- _Exercise instructions_: Among the entries that follow, find every line with the word "switch" and list it.

-- Opening Marker --

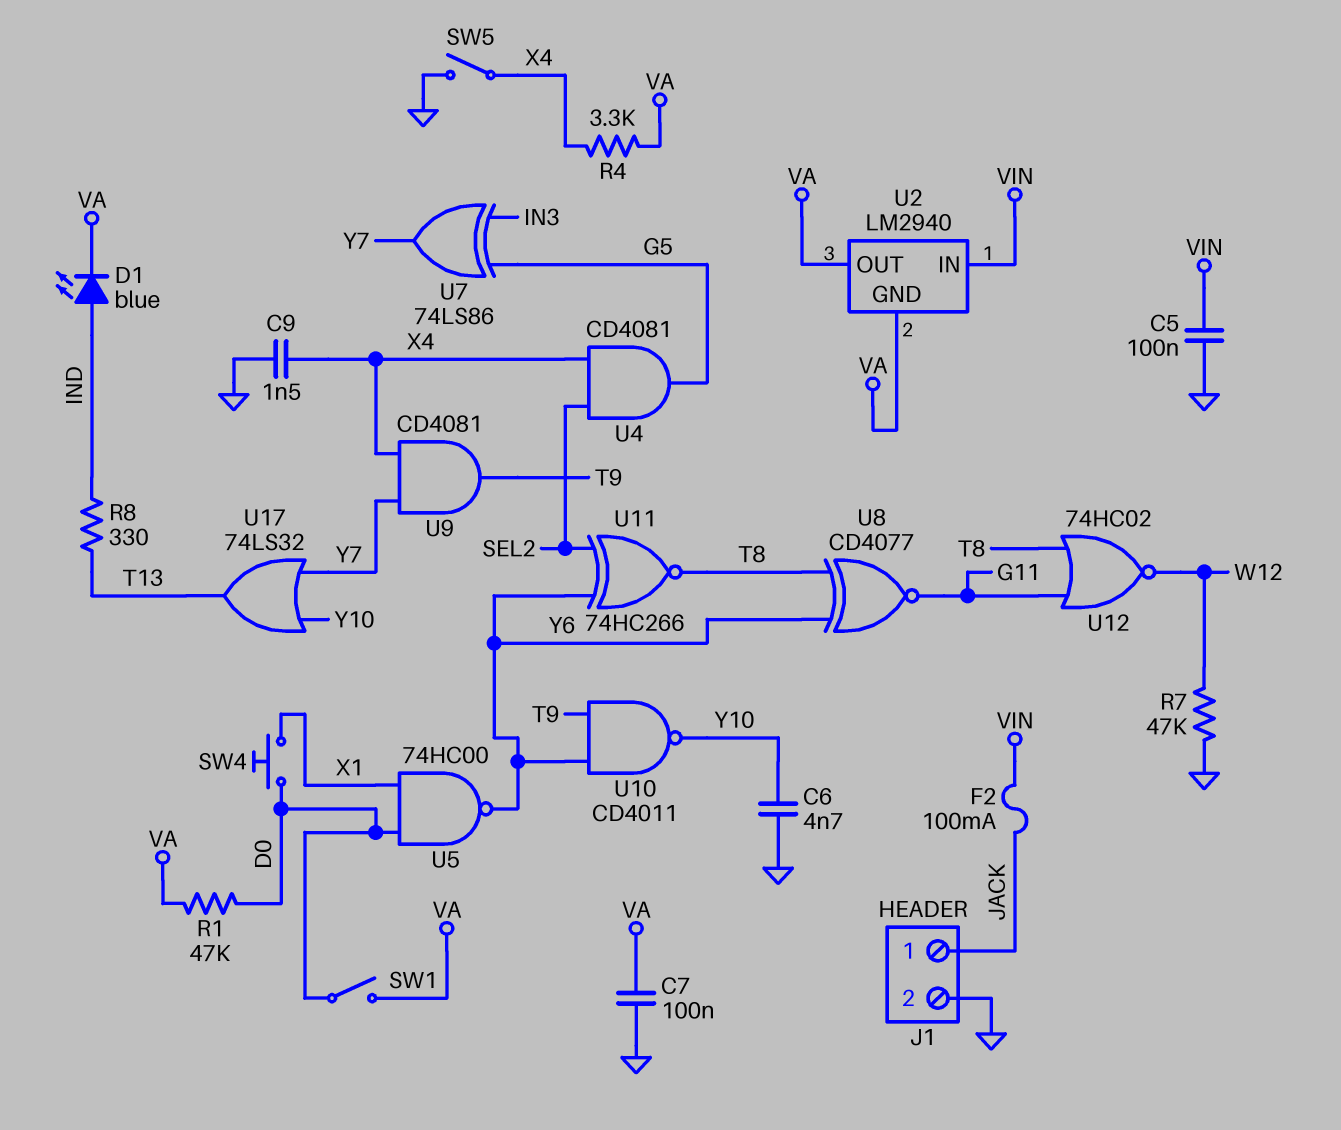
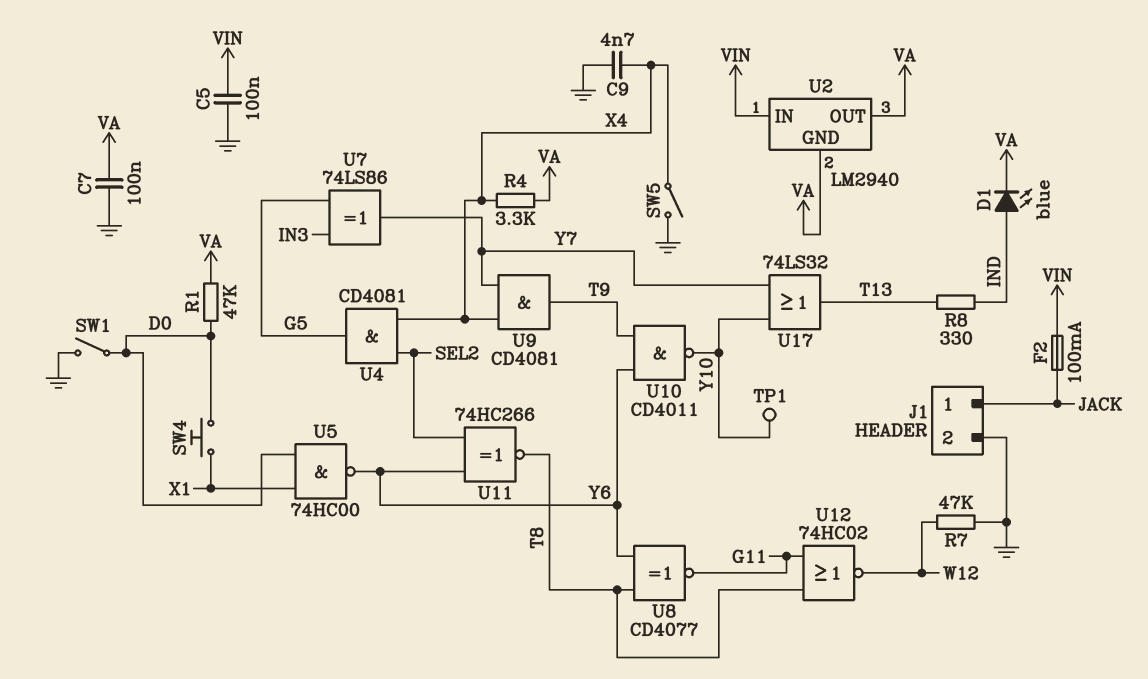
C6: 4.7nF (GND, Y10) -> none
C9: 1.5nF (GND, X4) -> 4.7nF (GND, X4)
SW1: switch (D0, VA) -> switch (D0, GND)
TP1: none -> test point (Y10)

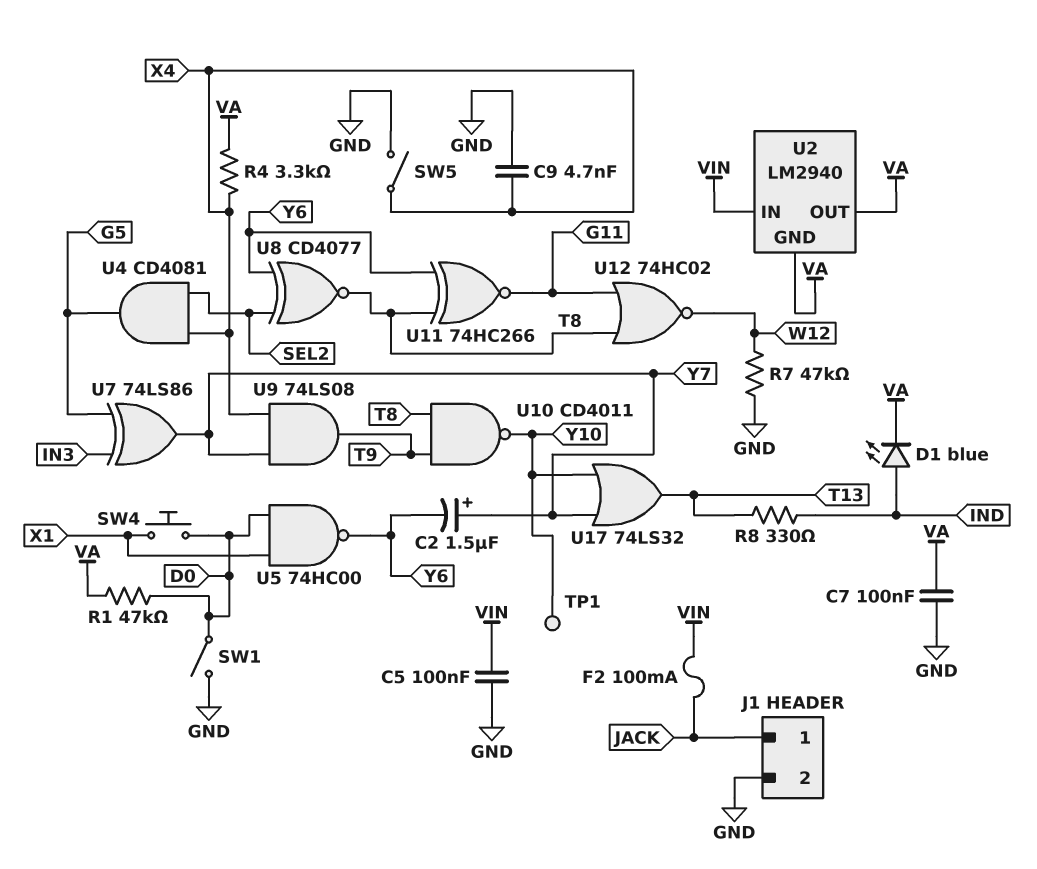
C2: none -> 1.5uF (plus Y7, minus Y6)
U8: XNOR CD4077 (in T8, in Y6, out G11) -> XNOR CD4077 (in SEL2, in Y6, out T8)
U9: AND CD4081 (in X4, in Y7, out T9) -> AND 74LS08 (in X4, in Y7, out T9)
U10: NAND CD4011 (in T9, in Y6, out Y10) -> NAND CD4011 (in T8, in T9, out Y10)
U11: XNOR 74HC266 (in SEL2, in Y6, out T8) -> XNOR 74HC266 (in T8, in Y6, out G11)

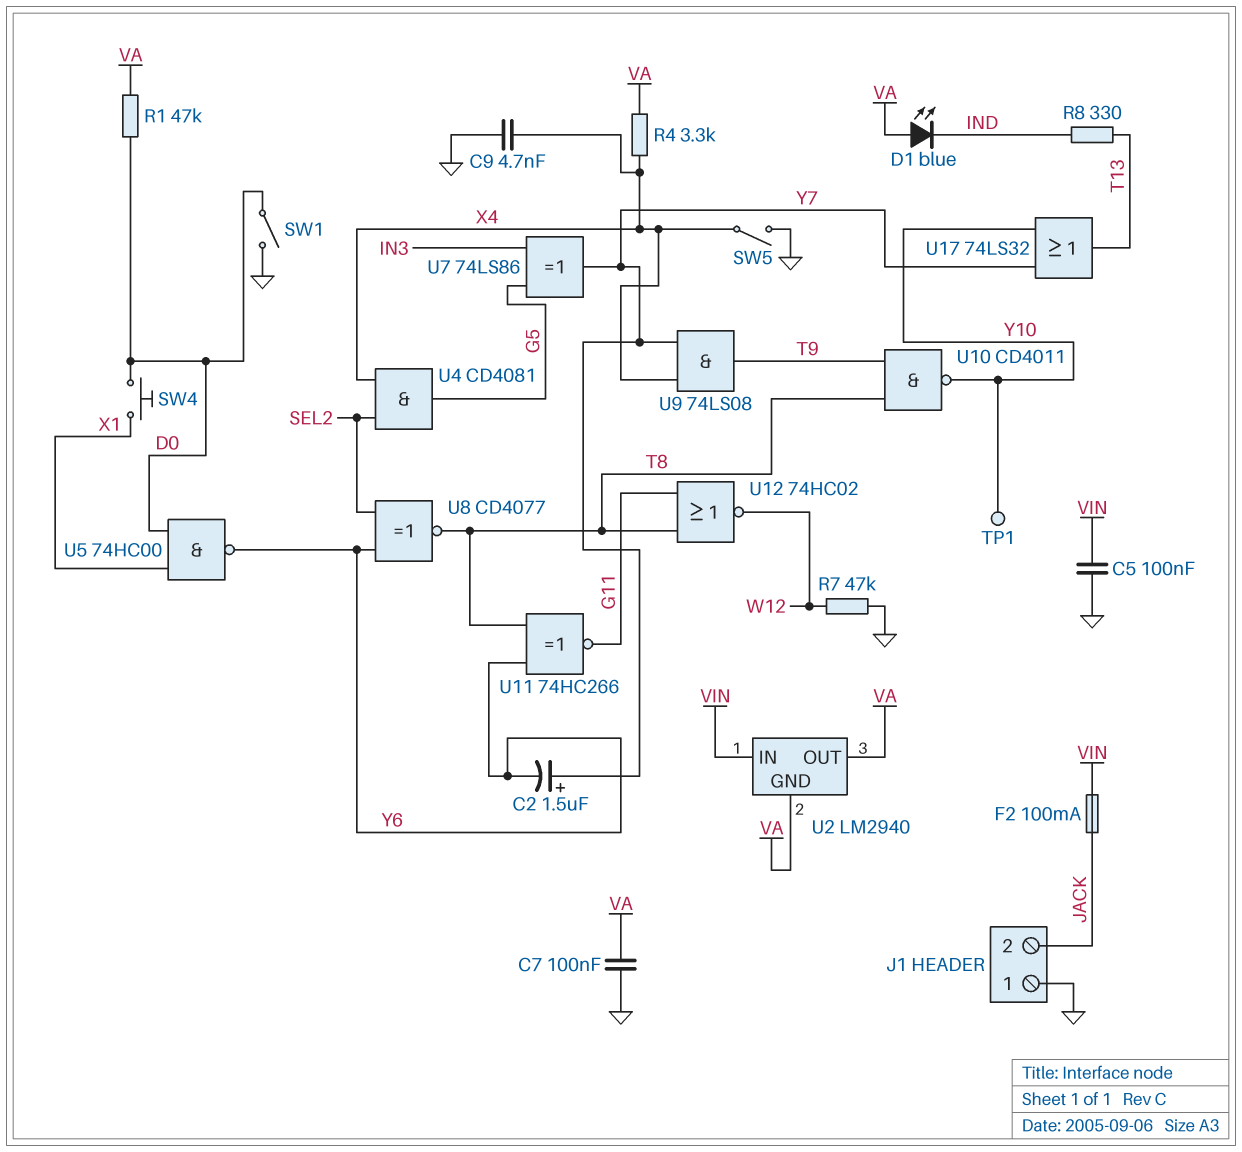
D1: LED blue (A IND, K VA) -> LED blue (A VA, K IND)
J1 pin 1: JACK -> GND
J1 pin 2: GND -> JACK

-- Closing Marker --
-- Opening Marker --

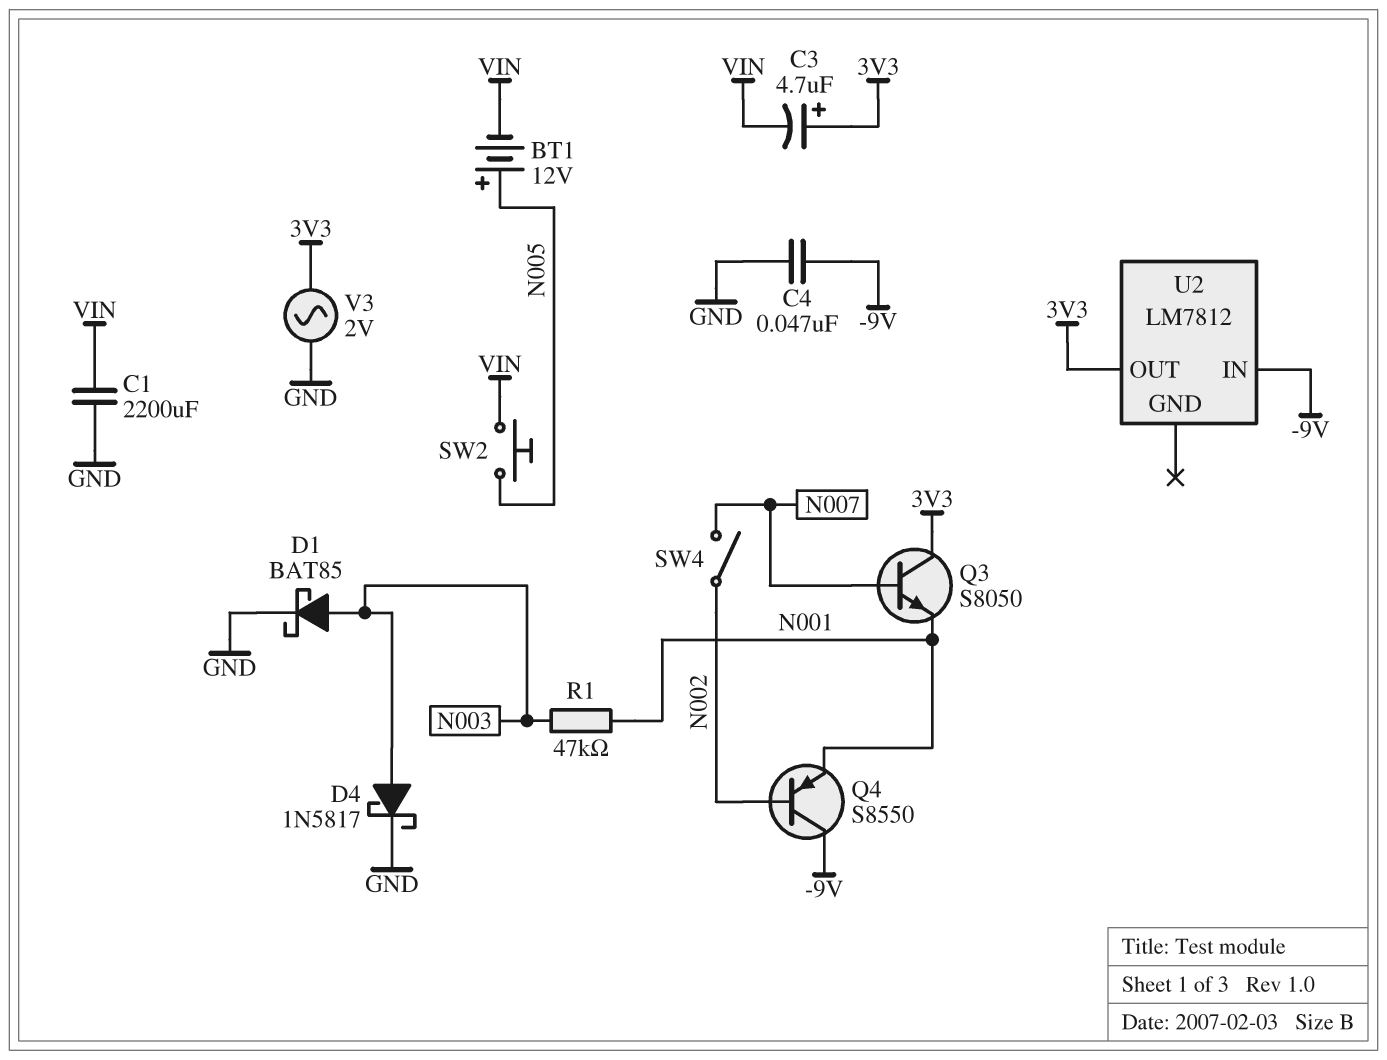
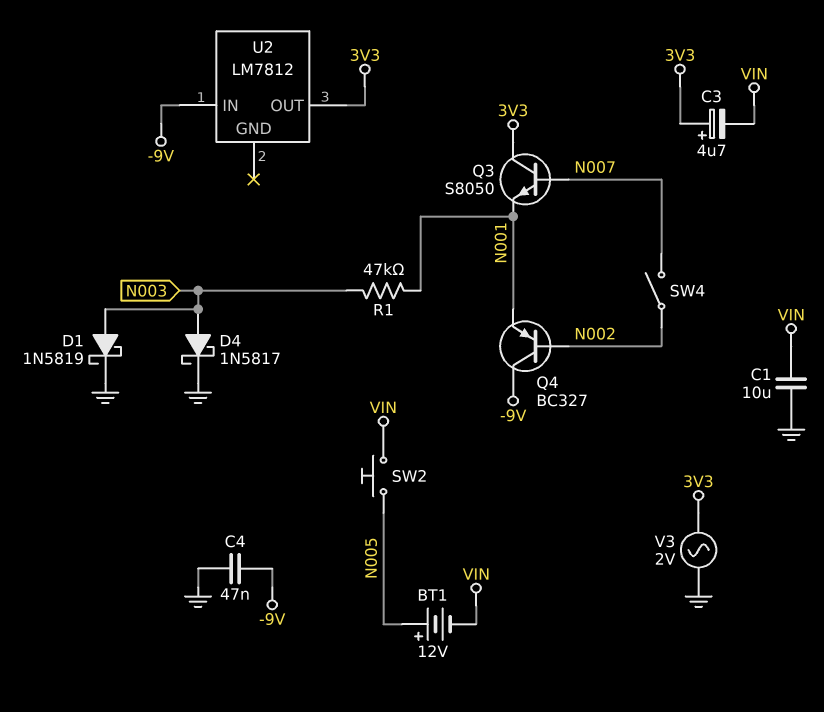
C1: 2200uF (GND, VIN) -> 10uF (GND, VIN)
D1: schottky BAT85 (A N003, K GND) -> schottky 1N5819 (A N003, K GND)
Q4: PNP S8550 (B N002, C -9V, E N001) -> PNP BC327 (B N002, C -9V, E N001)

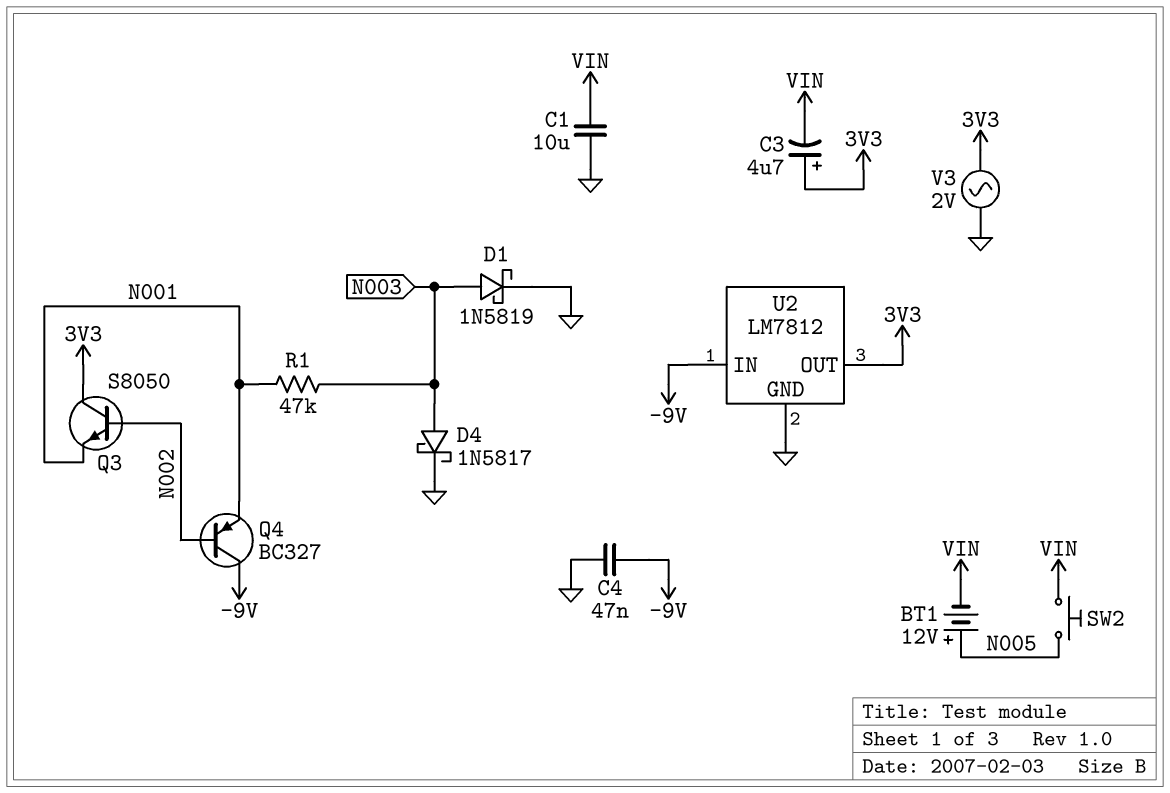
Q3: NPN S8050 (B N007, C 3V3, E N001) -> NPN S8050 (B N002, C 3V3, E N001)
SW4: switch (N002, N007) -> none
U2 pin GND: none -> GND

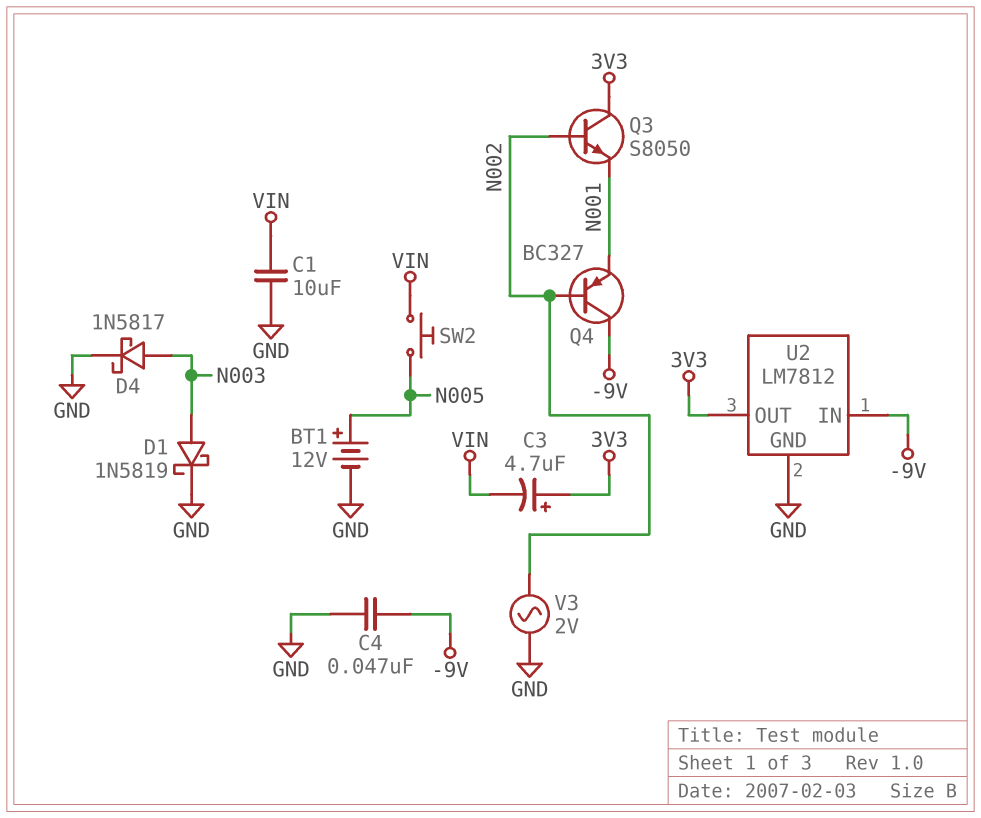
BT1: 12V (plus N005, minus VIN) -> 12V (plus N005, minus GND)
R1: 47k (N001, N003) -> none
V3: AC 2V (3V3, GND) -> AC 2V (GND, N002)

-- Closing Marker --

- _Output for this task_:
SW1: switch (D0, VA) -> switch (D0, GND)
SW4: switch (N002, N007) -> none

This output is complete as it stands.